- _HOW TO COMPLETE THIS TASK_
For this exercise, write out exactly the lines from the line containing "U3 pin NC: none -> +24V" through the last line of the records, and no other lines.

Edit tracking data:
/---

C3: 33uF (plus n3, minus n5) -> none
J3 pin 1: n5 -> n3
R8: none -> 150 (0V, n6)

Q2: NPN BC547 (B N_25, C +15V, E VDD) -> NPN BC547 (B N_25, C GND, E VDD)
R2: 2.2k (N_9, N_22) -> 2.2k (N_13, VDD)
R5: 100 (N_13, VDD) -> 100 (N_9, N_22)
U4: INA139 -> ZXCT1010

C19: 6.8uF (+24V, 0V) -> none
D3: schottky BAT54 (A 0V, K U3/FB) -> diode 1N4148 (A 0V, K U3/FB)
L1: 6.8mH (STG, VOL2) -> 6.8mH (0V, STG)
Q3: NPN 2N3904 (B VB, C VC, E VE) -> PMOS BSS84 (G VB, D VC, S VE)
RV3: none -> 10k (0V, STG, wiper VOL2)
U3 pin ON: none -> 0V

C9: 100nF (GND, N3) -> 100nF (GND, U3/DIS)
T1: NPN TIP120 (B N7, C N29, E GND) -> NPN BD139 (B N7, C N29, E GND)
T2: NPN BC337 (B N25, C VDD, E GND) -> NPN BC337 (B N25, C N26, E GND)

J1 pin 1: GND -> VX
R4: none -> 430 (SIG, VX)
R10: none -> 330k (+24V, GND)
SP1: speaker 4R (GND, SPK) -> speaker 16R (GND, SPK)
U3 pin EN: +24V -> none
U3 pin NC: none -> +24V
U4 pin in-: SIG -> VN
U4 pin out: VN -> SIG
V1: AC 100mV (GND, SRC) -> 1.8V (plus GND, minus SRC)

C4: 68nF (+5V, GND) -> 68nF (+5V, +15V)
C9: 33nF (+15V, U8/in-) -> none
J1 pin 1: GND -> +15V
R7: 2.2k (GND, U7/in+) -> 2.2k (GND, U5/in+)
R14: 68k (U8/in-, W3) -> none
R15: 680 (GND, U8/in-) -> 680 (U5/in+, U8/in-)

\---

- _EXERCISE RESPONSE_
U3 pin NC: none -> +24V
U4 pin in-: SIG -> VN
U4 pin out: VN -> SIG
V1: AC 100mV (GND, SRC) -> 1.8V (plus GND, minus SRC)

C4: 68nF (+5V, GND) -> 68nF (+5V, +15V)
C9: 33nF (+15V, U8/in-) -> none
J1 pin 1: GND -> +15V
R7: 2.2k (GND, U7/in+) -> 2.2k (GND, U5/in+)
R14: 68k (U8/in-, W3) -> none
R15: 680 (GND, U8/in-) -> 680 (U5/in+, U8/in-)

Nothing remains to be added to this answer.